— WORK TASK —
Return the records as they stand. No picture is to be included.

++++ GIVEN INFORMATION ++++

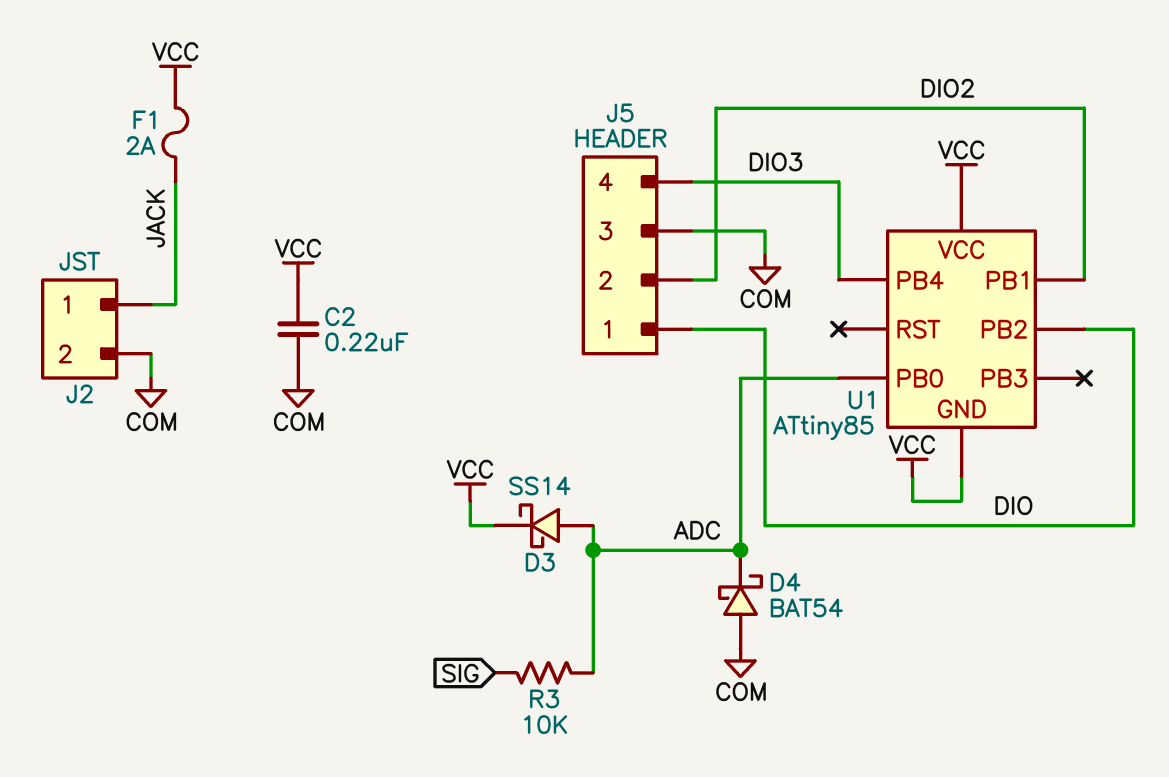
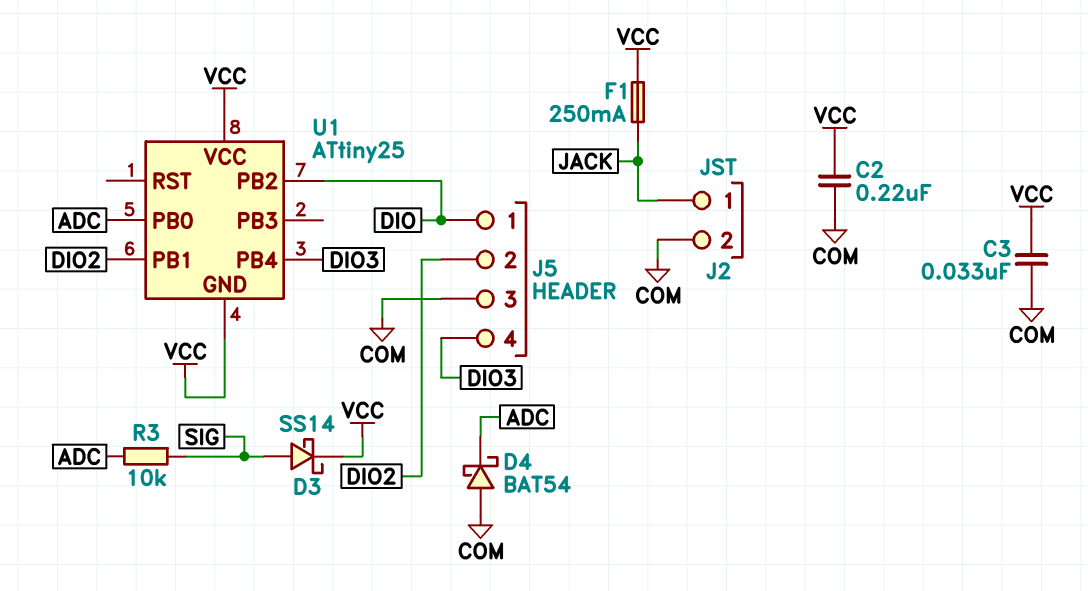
C3: none -> 33nF (COM, VCC)
D3: schottky SS14 (A ADC, K VCC) -> schottky SS14 (A SIG, K VCC)
F1: 2A (JACK, VCC) -> 250mA (JACK, VCC)
U1: ATtiny85 -> ATtiny25

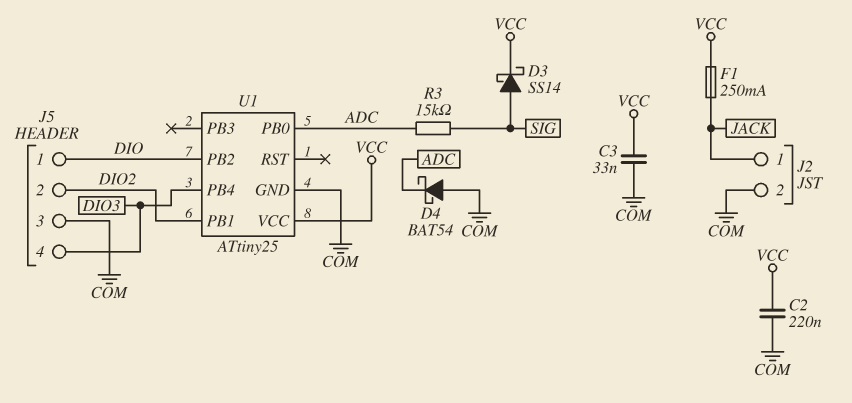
R3: 10k (ADC, SIG) -> 15k (ADC, SIG)
U1 pin GND: VCC -> COM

++++

— SOLUTION BELOW —
C3: none -> 33nF (COM, VCC)
D3: schottky SS14 (A ADC, K VCC) -> schottky SS14 (A SIG, K VCC)
F1: 2A (JACK, VCC) -> 250mA (JACK, VCC)
U1: ATtiny85 -> ATtiny25

R3: 10k (ADC, SIG) -> 15k (ADC, SIG)
U1 pin GND: VCC -> COM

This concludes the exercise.